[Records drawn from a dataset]
★ ★ ★
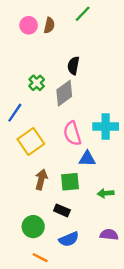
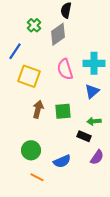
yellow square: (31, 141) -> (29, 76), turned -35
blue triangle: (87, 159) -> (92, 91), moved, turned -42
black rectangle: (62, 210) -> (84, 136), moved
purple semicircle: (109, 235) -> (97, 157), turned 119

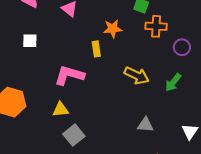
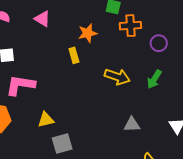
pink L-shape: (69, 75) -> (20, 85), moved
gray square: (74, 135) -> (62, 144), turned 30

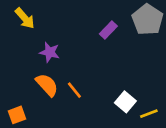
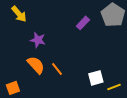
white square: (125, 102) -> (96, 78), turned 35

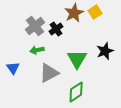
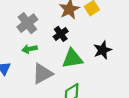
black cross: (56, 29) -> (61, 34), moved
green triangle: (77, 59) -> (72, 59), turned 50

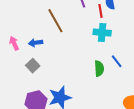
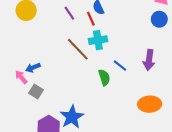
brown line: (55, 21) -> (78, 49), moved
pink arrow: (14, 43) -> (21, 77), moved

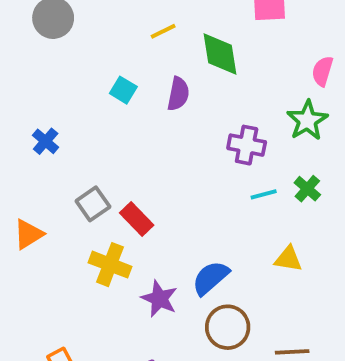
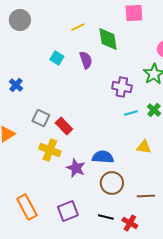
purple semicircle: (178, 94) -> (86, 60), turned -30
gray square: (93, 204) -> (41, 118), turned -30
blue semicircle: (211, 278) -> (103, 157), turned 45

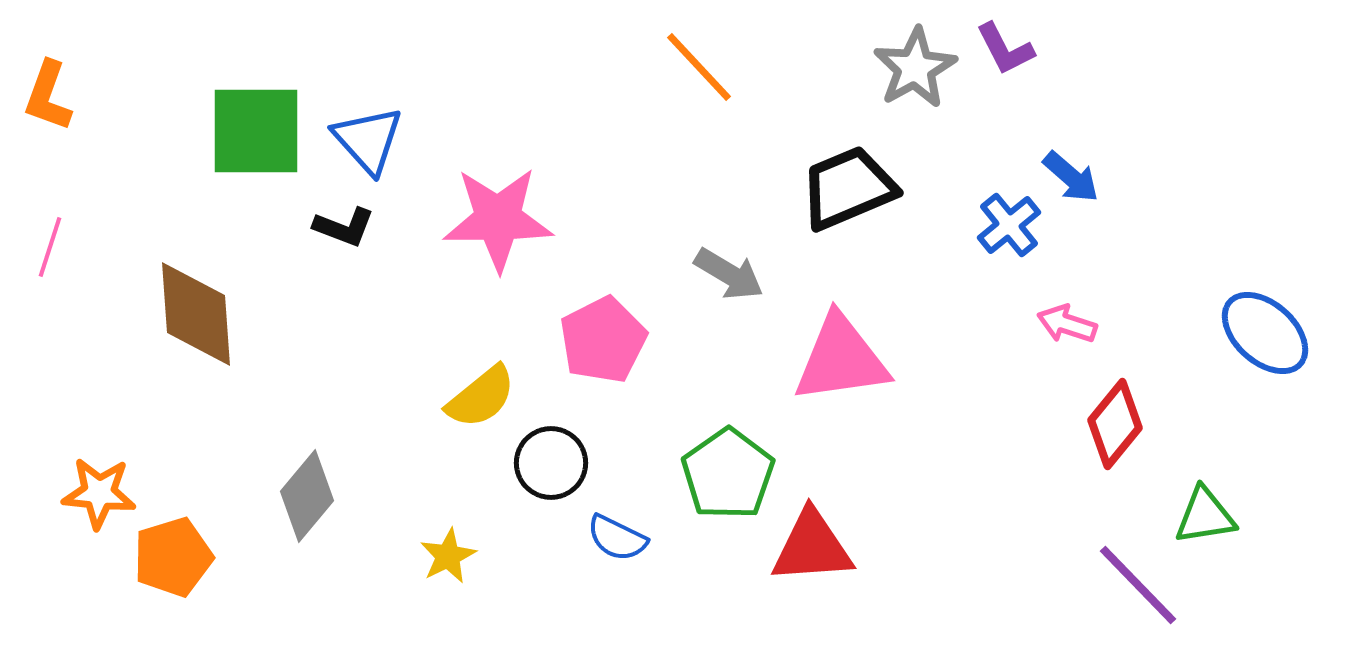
★ ★ ★
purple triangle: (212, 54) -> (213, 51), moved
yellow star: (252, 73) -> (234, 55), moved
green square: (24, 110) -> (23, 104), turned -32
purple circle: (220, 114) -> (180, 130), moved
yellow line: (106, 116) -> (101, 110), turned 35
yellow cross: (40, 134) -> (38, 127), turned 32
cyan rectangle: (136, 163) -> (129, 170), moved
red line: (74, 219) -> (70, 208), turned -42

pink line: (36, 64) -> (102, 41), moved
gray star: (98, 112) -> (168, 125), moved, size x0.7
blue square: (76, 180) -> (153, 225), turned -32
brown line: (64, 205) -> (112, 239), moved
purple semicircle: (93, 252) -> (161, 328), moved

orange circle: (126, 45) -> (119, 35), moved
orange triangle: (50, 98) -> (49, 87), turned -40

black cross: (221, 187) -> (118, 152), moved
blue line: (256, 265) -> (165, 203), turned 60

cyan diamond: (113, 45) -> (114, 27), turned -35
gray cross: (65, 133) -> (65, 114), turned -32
★ ★ ★
### What to do
Reprint exactly the lines above that start at the one with "green square: (24, 110)" and end at the one with "gray cross: (65, 133)", keeping both and adding none.

### Exercise response
green square: (24, 110) -> (23, 104), turned -32
purple circle: (220, 114) -> (180, 130), moved
yellow line: (106, 116) -> (101, 110), turned 35
yellow cross: (40, 134) -> (38, 127), turned 32
cyan rectangle: (136, 163) -> (129, 170), moved
red line: (74, 219) -> (70, 208), turned -42

pink line: (36, 64) -> (102, 41), moved
gray star: (98, 112) -> (168, 125), moved, size x0.7
blue square: (76, 180) -> (153, 225), turned -32
brown line: (64, 205) -> (112, 239), moved
purple semicircle: (93, 252) -> (161, 328), moved

orange circle: (126, 45) -> (119, 35), moved
orange triangle: (50, 98) -> (49, 87), turned -40

black cross: (221, 187) -> (118, 152), moved
blue line: (256, 265) -> (165, 203), turned 60

cyan diamond: (113, 45) -> (114, 27), turned -35
gray cross: (65, 133) -> (65, 114), turned -32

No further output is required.